* _Record list_:
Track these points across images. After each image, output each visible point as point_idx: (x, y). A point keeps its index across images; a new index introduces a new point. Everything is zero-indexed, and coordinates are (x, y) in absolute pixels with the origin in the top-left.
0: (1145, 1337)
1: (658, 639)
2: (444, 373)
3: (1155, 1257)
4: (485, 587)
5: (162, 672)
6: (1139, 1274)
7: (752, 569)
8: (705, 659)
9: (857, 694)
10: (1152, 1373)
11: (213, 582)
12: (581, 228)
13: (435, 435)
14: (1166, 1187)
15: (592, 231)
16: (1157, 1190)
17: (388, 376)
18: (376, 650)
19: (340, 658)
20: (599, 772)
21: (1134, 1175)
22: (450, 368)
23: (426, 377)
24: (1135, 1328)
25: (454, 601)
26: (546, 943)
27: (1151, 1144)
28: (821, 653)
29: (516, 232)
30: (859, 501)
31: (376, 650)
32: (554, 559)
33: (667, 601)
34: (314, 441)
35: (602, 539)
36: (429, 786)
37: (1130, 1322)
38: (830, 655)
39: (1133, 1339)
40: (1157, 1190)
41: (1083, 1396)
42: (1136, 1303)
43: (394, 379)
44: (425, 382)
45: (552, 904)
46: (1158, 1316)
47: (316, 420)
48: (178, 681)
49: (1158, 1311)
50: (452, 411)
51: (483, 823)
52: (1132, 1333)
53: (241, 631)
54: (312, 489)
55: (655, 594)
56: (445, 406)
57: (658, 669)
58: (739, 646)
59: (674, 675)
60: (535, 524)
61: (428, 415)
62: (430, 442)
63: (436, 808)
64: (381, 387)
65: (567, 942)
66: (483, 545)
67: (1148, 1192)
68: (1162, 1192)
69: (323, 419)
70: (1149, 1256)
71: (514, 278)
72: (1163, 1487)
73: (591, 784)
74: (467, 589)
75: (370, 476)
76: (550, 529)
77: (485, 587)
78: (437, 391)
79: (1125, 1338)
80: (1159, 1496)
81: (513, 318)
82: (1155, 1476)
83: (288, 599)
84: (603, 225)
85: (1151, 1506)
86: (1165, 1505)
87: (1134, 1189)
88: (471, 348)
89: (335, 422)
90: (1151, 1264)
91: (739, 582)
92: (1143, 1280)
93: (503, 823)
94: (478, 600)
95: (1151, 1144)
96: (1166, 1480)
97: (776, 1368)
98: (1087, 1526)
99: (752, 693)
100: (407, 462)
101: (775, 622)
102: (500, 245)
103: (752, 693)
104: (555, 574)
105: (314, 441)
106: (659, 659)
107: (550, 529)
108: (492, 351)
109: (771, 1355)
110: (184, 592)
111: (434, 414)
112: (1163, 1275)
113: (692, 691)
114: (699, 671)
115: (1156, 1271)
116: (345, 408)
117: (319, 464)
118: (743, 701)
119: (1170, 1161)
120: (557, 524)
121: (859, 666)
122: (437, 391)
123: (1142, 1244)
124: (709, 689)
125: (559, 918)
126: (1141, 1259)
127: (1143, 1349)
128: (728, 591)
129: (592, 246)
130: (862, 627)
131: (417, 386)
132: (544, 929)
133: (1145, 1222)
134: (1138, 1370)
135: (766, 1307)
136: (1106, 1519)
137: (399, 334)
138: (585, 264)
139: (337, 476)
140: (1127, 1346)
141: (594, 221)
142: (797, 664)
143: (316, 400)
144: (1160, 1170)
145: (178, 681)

* _Exercise objective_: Can you reproduce the items above with "top-left" changed to "upper-left" and nothing else altered?

* _Answer for the task_:
Track these points across images. After each image, output each visible point as point_idx: (x, y). A point keeps its index across images; a new index introduces a new point. Everything is zero-indexed, and coordinates are (x, y) in absolute pixels with the origin in the upper-left.
0: (1145, 1337)
1: (658, 639)
2: (444, 373)
3: (1155, 1257)
4: (485, 587)
5: (162, 672)
6: (1139, 1274)
7: (752, 569)
8: (705, 659)
9: (857, 694)
10: (1152, 1373)
11: (213, 582)
12: (581, 228)
13: (435, 435)
14: (1166, 1187)
15: (592, 231)
16: (1157, 1190)
17: (388, 376)
18: (376, 650)
19: (340, 658)
20: (599, 772)
21: (1134, 1175)
22: (450, 368)
23: (426, 377)
24: (1135, 1328)
25: (454, 601)
26: (546, 943)
27: (1151, 1144)
28: (821, 653)
29: (516, 232)
30: (859, 501)
31: (376, 650)
32: (554, 559)
33: (667, 601)
34: (314, 441)
35: (602, 539)
36: (429, 786)
37: (1130, 1322)
38: (830, 655)
39: (1133, 1339)
40: (1157, 1190)
41: (1083, 1396)
42: (1136, 1303)
43: (394, 379)
44: (425, 382)
45: (552, 904)
46: (1158, 1316)
47: (316, 420)
48: (178, 681)
49: (1158, 1311)
50: (452, 411)
51: (483, 823)
52: (1132, 1333)
53: (241, 631)
54: (312, 489)
55: (655, 594)
56: (445, 406)
57: (658, 669)
58: (739, 646)
59: (674, 675)
60: (535, 524)
61: (428, 415)
62: (430, 442)
63: (436, 808)
64: (381, 387)
65: (567, 942)
66: (483, 545)
67: (1148, 1192)
68: (1162, 1192)
69: (323, 419)
70: (1149, 1256)
71: (514, 278)
72: (1163, 1487)
73: (591, 784)
74: (467, 589)
75: (370, 476)
76: (550, 529)
77: (485, 587)
78: (437, 391)
79: (1125, 1338)
80: (1159, 1496)
81: (513, 318)
82: (1155, 1476)
83: (288, 599)
84: (603, 225)
85: (1151, 1506)
86: (1165, 1505)
87: (1134, 1189)
88: (471, 348)
89: (335, 422)
90: (1151, 1264)
91: (739, 582)
92: (1143, 1280)
93: (503, 823)
94: (478, 600)
95: (1151, 1144)
96: (1166, 1480)
97: (776, 1368)
98: (1087, 1526)
99: (752, 693)
100: (407, 462)
101: (775, 622)
102: (500, 245)
103: (752, 693)
104: (555, 574)
105: (314, 441)
106: (659, 659)
107: (550, 529)
108: (492, 351)
109: (771, 1355)
110: (184, 592)
111: (434, 414)
112: (1163, 1275)
113: (692, 691)
114: (699, 671)
115: (1156, 1271)
116: (345, 408)
117: (319, 464)
118: (743, 701)
119: (1170, 1161)
120: (557, 524)
121: (859, 666)
122: (437, 391)
123: (1142, 1244)
124: (709, 689)
125: (559, 918)
126: (1141, 1259)
127: (1143, 1349)
128: (728, 591)
129: (592, 246)
130: (862, 627)
131: (417, 386)
132: (544, 929)
133: (1145, 1222)
134: (1138, 1370)
135: (766, 1307)
136: (1106, 1519)
137: (399, 334)
138: (585, 264)
139: (337, 476)
140: (1127, 1346)
141: (594, 221)
142: (797, 664)
143: (316, 400)
144: (1160, 1170)
145: (178, 681)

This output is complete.